++++ INPUT RECORDS

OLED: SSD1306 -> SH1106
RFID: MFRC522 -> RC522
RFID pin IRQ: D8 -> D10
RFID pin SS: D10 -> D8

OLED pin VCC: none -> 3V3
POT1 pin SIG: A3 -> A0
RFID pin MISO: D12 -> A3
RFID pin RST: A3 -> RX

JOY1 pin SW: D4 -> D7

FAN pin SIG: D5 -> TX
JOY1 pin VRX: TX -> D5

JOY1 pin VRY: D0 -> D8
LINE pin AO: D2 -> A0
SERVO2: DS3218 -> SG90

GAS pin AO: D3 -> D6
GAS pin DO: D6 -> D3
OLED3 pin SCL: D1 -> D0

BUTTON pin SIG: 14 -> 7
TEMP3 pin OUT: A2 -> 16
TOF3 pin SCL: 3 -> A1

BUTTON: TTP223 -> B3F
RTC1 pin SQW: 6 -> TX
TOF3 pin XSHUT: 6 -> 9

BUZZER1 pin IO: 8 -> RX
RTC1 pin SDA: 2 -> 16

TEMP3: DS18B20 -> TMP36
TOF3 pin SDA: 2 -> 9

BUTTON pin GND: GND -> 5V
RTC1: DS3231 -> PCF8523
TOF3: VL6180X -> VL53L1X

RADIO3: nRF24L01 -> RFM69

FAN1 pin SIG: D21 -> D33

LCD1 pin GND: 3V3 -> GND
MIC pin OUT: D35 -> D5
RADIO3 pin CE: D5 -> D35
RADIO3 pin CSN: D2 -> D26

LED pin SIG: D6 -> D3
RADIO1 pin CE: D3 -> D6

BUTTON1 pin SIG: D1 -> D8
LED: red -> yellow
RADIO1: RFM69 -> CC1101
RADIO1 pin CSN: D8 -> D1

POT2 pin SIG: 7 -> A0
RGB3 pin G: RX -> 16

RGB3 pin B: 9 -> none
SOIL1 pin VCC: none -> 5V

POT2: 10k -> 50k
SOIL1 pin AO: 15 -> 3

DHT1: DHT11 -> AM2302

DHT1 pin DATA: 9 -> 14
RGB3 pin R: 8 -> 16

++++++++

Could you find every line in the records above that contains the word "RFID" and copy it?

RFID: MFRC522 -> RC522
RFID pin IRQ: D8 -> D10
RFID pin SS: D10 -> D8
RFID pin MISO: D12 -> A3
RFID pin RST: A3 -> RX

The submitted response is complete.